• **WHAT YOU SHOULD DO**
Go through the records and transcribe them exactly, passing over any picture.

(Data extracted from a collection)
--*--

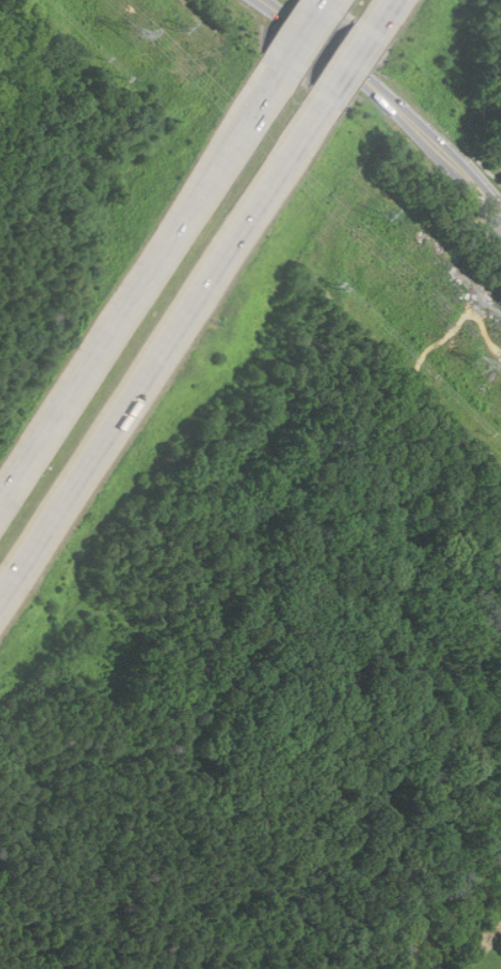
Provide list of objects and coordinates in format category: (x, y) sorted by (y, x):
road: (324, 2)
road: (375, 15)
power tower: (130, 37)
road: (302, 37)
road: (344, 64)
road: (388, 99)
road: (493, 171)
park: (497, 173)
road: (140, 284)
road: (161, 346)
power tower: (483, 367)

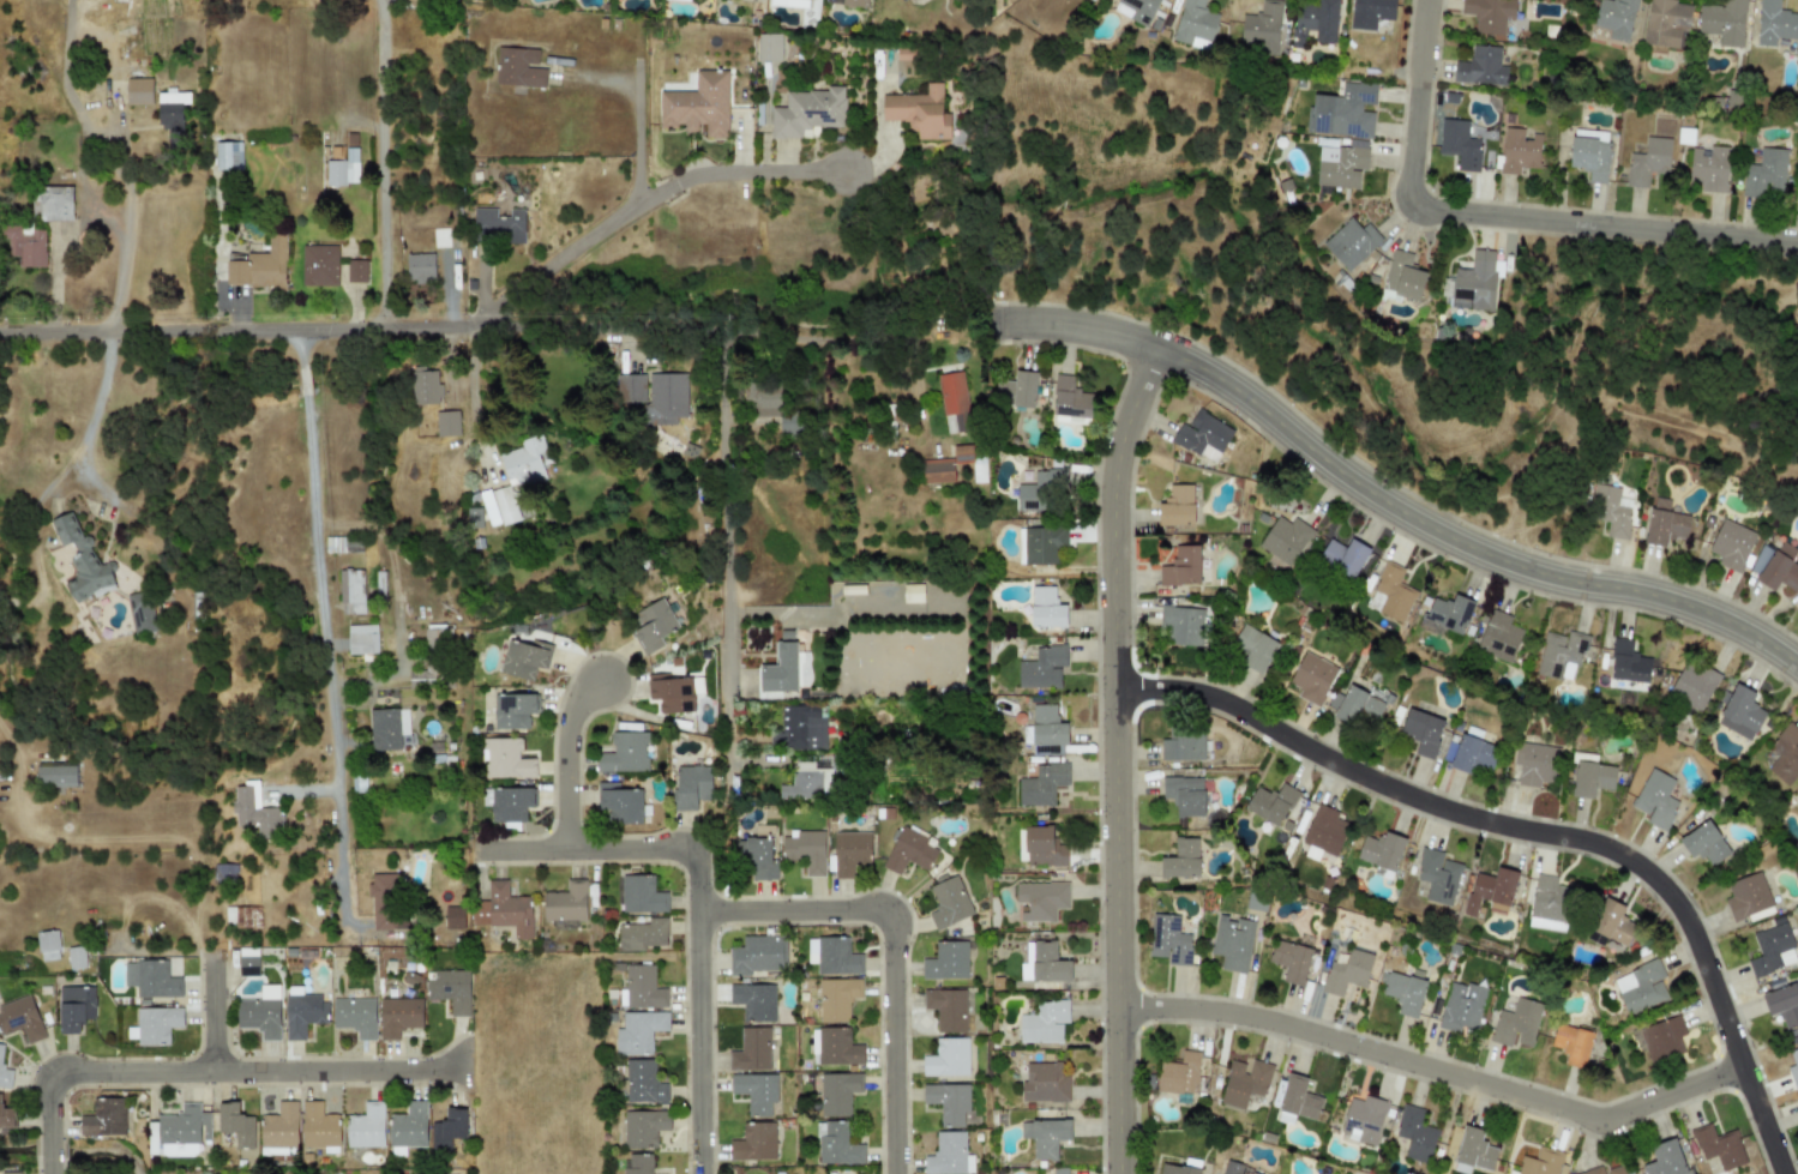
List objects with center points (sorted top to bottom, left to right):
building: (901, 0)
building: (1091, 0)
building: (855, 3)
road: (383, 8)
building: (1137, 10)
building: (1369, 13)
building: (1488, 14)
building: (1614, 17)
building: (1666, 21)
building: (1194, 22)
building: (1723, 22)
building: (1315, 23)
building: (1775, 23)
building: (1261, 28)
road: (1422, 43)
building: (769, 47)
building: (518, 67)
building: (1480, 67)
building: (138, 91)
building: (698, 105)
building: (170, 109)
building: (808, 111)
building: (919, 111)
building: (1344, 111)
road: (638, 118)
building: (1458, 144)
building: (1517, 152)
building: (1589, 153)
building: (227, 156)
building: (1648, 161)
building: (1340, 166)
building: (1709, 168)
building: (342, 170)
building: (1764, 173)
road: (388, 176)
building: (57, 203)
road: (643, 209)
road: (1543, 221)
building: (500, 228)
building: (440, 238)
building: (1350, 243)
building: (27, 245)
building: (320, 265)
building: (420, 268)
building: (356, 269)
building: (259, 271)
building: (1403, 276)
road: (117, 277)
building: (1474, 282)
road: (1076, 326)
road: (594, 333)
road: (233, 337)
building: (425, 386)
building: (630, 388)
building: (1016, 390)
building: (952, 393)
building: (665, 399)
building: (762, 399)
building: (1070, 400)
road: (474, 403)
building: (448, 422)
building: (1202, 436)
building: (962, 453)
building: (526, 464)
building: (937, 470)
building: (1041, 489)
building: (1176, 506)
building: (500, 507)
building: (1611, 510)
building: (474, 518)
building: (1664, 524)
road: (725, 527)
building: (1284, 539)
road: (1460, 541)
building: (1040, 544)
building: (1731, 545)
building: (349, 548)
building: (1343, 556)
building: (80, 559)
building: (1759, 561)
building: (1181, 566)
building: (1780, 569)
building: (381, 586)
building: (352, 591)
building: (912, 593)
building: (1390, 593)
road: (837, 605)
building: (1045, 607)
building: (143, 613)
building: (1446, 614)
road: (320, 624)
building: (651, 625)
building: (1182, 625)
building: (437, 636)
building: (1498, 636)
building: (362, 640)
building: (1253, 648)
building: (1559, 655)
building: (524, 659)
building: (1628, 663)
building: (1041, 667)
building: (786, 669)
building: (422, 677)
building: (1311, 678)
building: (1693, 686)
building: (672, 694)
building: (1358, 708)
building: (513, 710)
building: (1740, 713)
building: (795, 727)
building: (389, 728)
building: (1046, 731)
building: (1422, 732)
building: (1183, 744)
building: (1472, 752)
building: (624, 753)
building: (1785, 755)
road: (1116, 757)
building: (505, 759)
road: (573, 759)
building: (1535, 763)
building: (56, 774)
building: (1592, 778)
building: (1042, 784)
building: (801, 785)
building: (692, 786)
building: (1185, 795)
building: (1655, 799)
building: (619, 802)
building: (508, 803)
building: (1271, 803)
building: (252, 811)
building: (1323, 832)
road: (1537, 832)
building: (1704, 843)
building: (1043, 846)
road: (594, 849)
building: (805, 850)
building: (1380, 850)
building: (908, 851)
building: (849, 852)
building: (759, 858)
building: (1181, 860)
building: (225, 872)
building: (1436, 876)
building: (381, 887)
building: (1490, 890)
building: (638, 895)
building: (1747, 896)
building: (1041, 900)
building: (565, 902)
building: (948, 903)
building: (1548, 903)
building: (246, 916)
building: (454, 918)
building: (1612, 923)
building: (642, 934)
building: (1169, 940)
building: (1232, 942)
building: (48, 945)
building: (1772, 950)
building: (758, 954)
road: (894, 954)
building: (76, 956)
building: (833, 956)
building: (1292, 960)
building: (247, 961)
building: (946, 961)
building: (1045, 962)
building: (1347, 972)
building: (150, 978)
building: (640, 987)
building: (1641, 987)
building: (449, 989)
building: (1403, 991)
building: (837, 998)
building: (753, 1000)
building: (1783, 1005)
building: (1461, 1006)
building: (74, 1007)
building: (946, 1009)
building: (260, 1013)
building: (302, 1013)
building: (398, 1015)
building: (355, 1016)
building: (20, 1018)
road: (219, 1020)
road: (704, 1021)
building: (1043, 1022)
building: (1516, 1023)
building: (154, 1025)
building: (639, 1032)
building: (1660, 1038)
building: (1572, 1044)
building: (834, 1046)
building: (750, 1050)
building: (946, 1058)
building: (1793, 1067)
road: (1434, 1069)
building: (1179, 1074)
road: (349, 1079)
road: (94, 1081)
building: (643, 1082)
building: (1044, 1082)
building: (1244, 1082)
building: (755, 1091)
building: (837, 1092)
building: (1296, 1100)
building: (948, 1101)
building: (7, 1117)
building: (103, 1118)
building: (1362, 1119)
building: (235, 1124)
building: (279, 1126)
building: (366, 1126)
building: (408, 1126)
building: (319, 1127)
building: (643, 1128)
building: (447, 1129)
building: (182, 1131)
building: (1415, 1134)
building: (1048, 1137)
building: (753, 1142)
building: (836, 1145)
building: (1718, 1147)
building: (1473, 1151)
building: (948, 1155)
building: (1665, 1159)
building: (1540, 1162)
building: (636, 1163)
building: (1230, 1167)
building: (1176, 1169)
building: (1061, 1170)
building: (1604, 1170)
building: (10, 1172)
building: (1253, 1173)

--*--

• **RESPONSE**
Provide list of objects and coordinates in format category: (x, y) sorted by (y, x):
road: (324, 2)
road: (375, 15)
power tower: (130, 37)
road: (302, 37)
road: (344, 64)
road: (388, 99)
road: (493, 171)
park: (497, 173)
road: (140, 284)
road: (161, 346)
power tower: (483, 367)

List objects with center points (sorted top to bottom, left to right):
building: (901, 0)
building: (1091, 0)
building: (855, 3)
road: (383, 8)
building: (1137, 10)
building: (1369, 13)
building: (1488, 14)
building: (1614, 17)
building: (1666, 21)
building: (1194, 22)
building: (1723, 22)
building: (1315, 23)
building: (1775, 23)
building: (1261, 28)
road: (1422, 43)
building: (769, 47)
building: (518, 67)
building: (1480, 67)
building: (138, 91)
building: (698, 105)
building: (170, 109)
building: (808, 111)
building: (919, 111)
building: (1344, 111)
road: (638, 118)
building: (1458, 144)
building: (1517, 152)
building: (1589, 153)
building: (227, 156)
building: (1648, 161)
building: (1340, 166)
building: (1709, 168)
building: (342, 170)
building: (1764, 173)
road: (388, 176)
building: (57, 203)
road: (643, 209)
road: (1543, 221)
building: (500, 228)
building: (440, 238)
building: (1350, 243)
building: (27, 245)
building: (320, 265)
building: (420, 268)
building: (356, 269)
building: (259, 271)
building: (1403, 276)
road: (117, 277)
building: (1474, 282)
road: (1076, 326)
road: (594, 333)
road: (233, 337)
building: (425, 386)
building: (630, 388)
building: (1016, 390)
building: (952, 393)
building: (665, 399)
building: (762, 399)
building: (1070, 400)
road: (474, 403)
building: (448, 422)
building: (1202, 436)
building: (962, 453)
building: (526, 464)
building: (937, 470)
building: (1041, 489)
building: (1176, 506)
building: (500, 507)
building: (1611, 510)
building: (474, 518)
building: (1664, 524)
road: (725, 527)
building: (1284, 539)
road: (1460, 541)
building: (1040, 544)
building: (1731, 545)
building: (349, 548)
building: (1343, 556)
building: (80, 559)
building: (1759, 561)
building: (1181, 566)
building: (1780, 569)
building: (381, 586)
building: (352, 591)
building: (912, 593)
building: (1390, 593)
road: (837, 605)
building: (1045, 607)
building: (143, 613)
building: (1446, 614)
road: (320, 624)
building: (651, 625)
building: (1182, 625)
building: (437, 636)
building: (1498, 636)
building: (362, 640)
building: (1253, 648)
building: (1559, 655)
building: (524, 659)
building: (1628, 663)
building: (1041, 667)
building: (786, 669)
building: (422, 677)
building: (1311, 678)
building: (1693, 686)
building: (672, 694)
building: (1358, 708)
building: (513, 710)
building: (1740, 713)
building: (795, 727)
building: (389, 728)
building: (1046, 731)
building: (1422, 732)
building: (1183, 744)
building: (1472, 752)
building: (624, 753)
building: (1785, 755)
road: (1116, 757)
building: (505, 759)
road: (573, 759)
building: (1535, 763)
building: (56, 774)
building: (1592, 778)
building: (1042, 784)
building: (801, 785)
building: (692, 786)
building: (1185, 795)
building: (1655, 799)
building: (619, 802)
building: (508, 803)
building: (1271, 803)
building: (252, 811)
building: (1323, 832)
road: (1537, 832)
building: (1704, 843)
building: (1043, 846)
road: (594, 849)
building: (805, 850)
building: (1380, 850)
building: (908, 851)
building: (849, 852)
building: (759, 858)
building: (1181, 860)
building: (225, 872)
building: (1436, 876)
building: (381, 887)
building: (1490, 890)
building: (638, 895)
building: (1747, 896)
building: (1041, 900)
building: (565, 902)
building: (948, 903)
building: (1548, 903)
building: (246, 916)
building: (454, 918)
building: (1612, 923)
building: (642, 934)
building: (1169, 940)
building: (1232, 942)
building: (48, 945)
building: (1772, 950)
building: (758, 954)
road: (894, 954)
building: (76, 956)
building: (833, 956)
building: (1292, 960)
building: (247, 961)
building: (946, 961)
building: (1045, 962)
building: (1347, 972)
building: (150, 978)
building: (640, 987)
building: (1641, 987)
building: (449, 989)
building: (1403, 991)
building: (837, 998)
building: (753, 1000)
building: (1783, 1005)
building: (1461, 1006)
building: (74, 1007)
building: (946, 1009)
building: (260, 1013)
building: (302, 1013)
building: (398, 1015)
building: (355, 1016)
building: (20, 1018)
road: (219, 1020)
road: (704, 1021)
building: (1043, 1022)
building: (1516, 1023)
building: (154, 1025)
building: (639, 1032)
building: (1660, 1038)
building: (1572, 1044)
building: (834, 1046)
building: (750, 1050)
building: (946, 1058)
building: (1793, 1067)
road: (1434, 1069)
building: (1179, 1074)
road: (349, 1079)
road: (94, 1081)
building: (643, 1082)
building: (1044, 1082)
building: (1244, 1082)
building: (755, 1091)
building: (837, 1092)
building: (1296, 1100)
building: (948, 1101)
building: (7, 1117)
building: (103, 1118)
building: (1362, 1119)
building: (235, 1124)
building: (279, 1126)
building: (366, 1126)
building: (408, 1126)
building: (319, 1127)
building: (643, 1128)
building: (447, 1129)
building: (182, 1131)
building: (1415, 1134)
building: (1048, 1137)
building: (753, 1142)
building: (836, 1145)
building: (1718, 1147)
building: (1473, 1151)
building: (948, 1155)
building: (1665, 1159)
building: (1540, 1162)
building: (636, 1163)
building: (1230, 1167)
building: (1176, 1169)
building: (1061, 1170)
building: (1604, 1170)
building: (10, 1172)
building: (1253, 1173)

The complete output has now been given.